### Aim of the exercise
Would you please copy each line of the data in which the string "black" occurs?

Image sets with object changes
*** Begin section ***
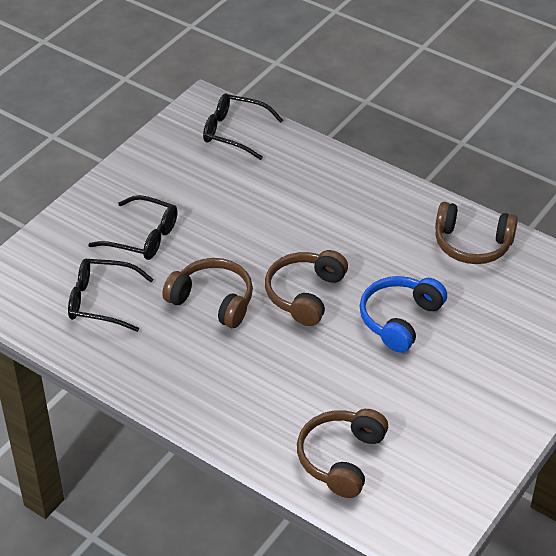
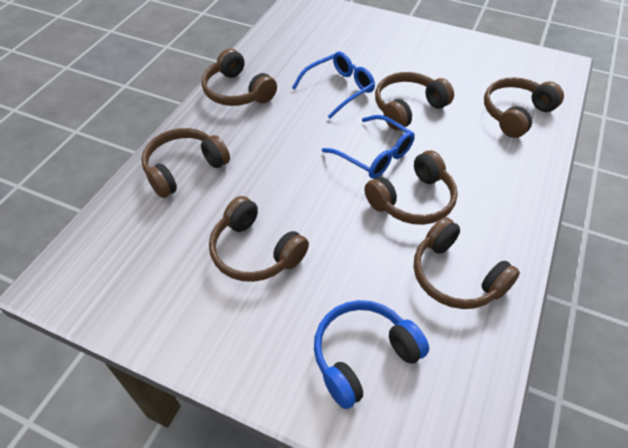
black glasses: 3 -> 0
blue glasses: 0 -> 2
brown headphones: 4 -> 7

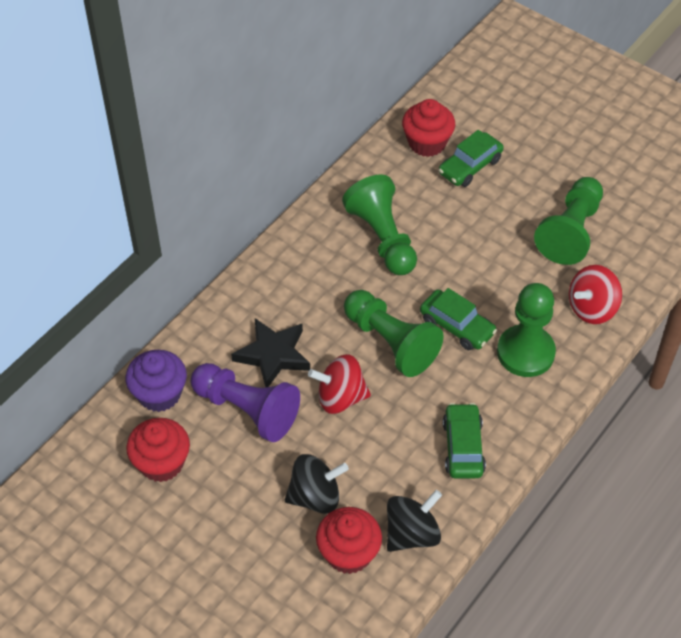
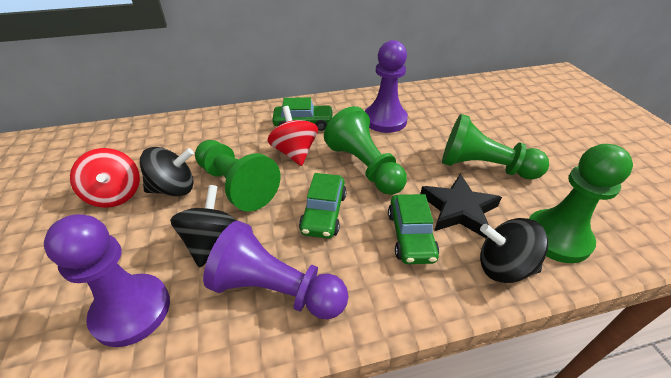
black spinning top: 2 -> 3
purple cupcake: 1 -> 0
purple pawn: 1 -> 3
red cupcake: 3 -> 0

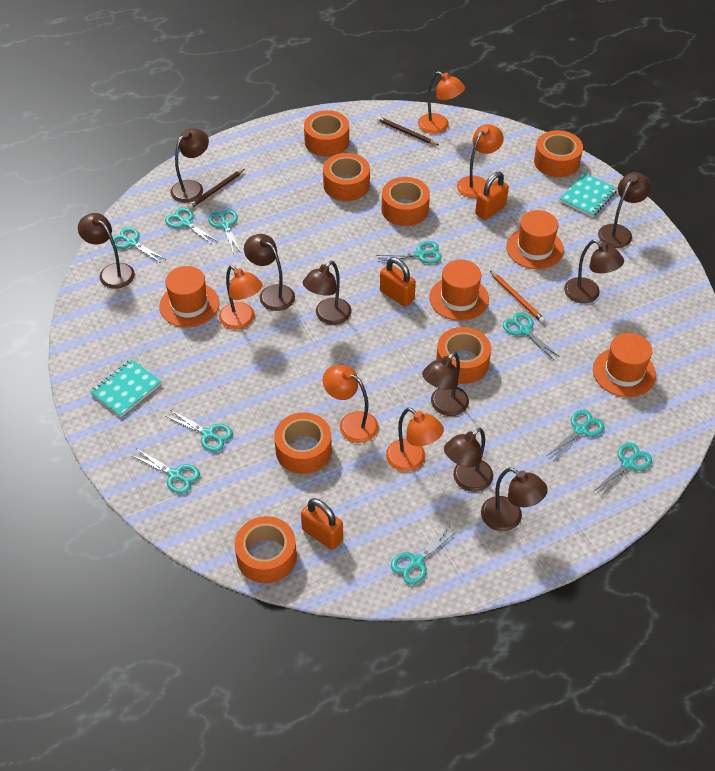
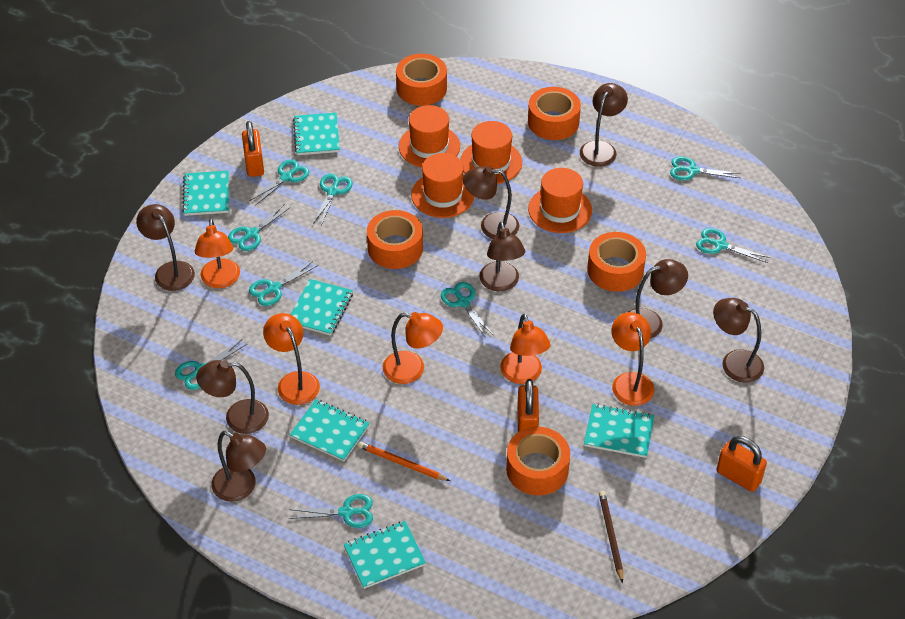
brown lamp: 9 -> 8
brown pencil: 2 -> 1
orange tape: 7 -> 5
turquoise notebook: 2 -> 6
turquoise scissors: 10 -> 9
*** End section ***
### Answer to the problem
black glasses: 3 -> 0
black spinning top: 2 -> 3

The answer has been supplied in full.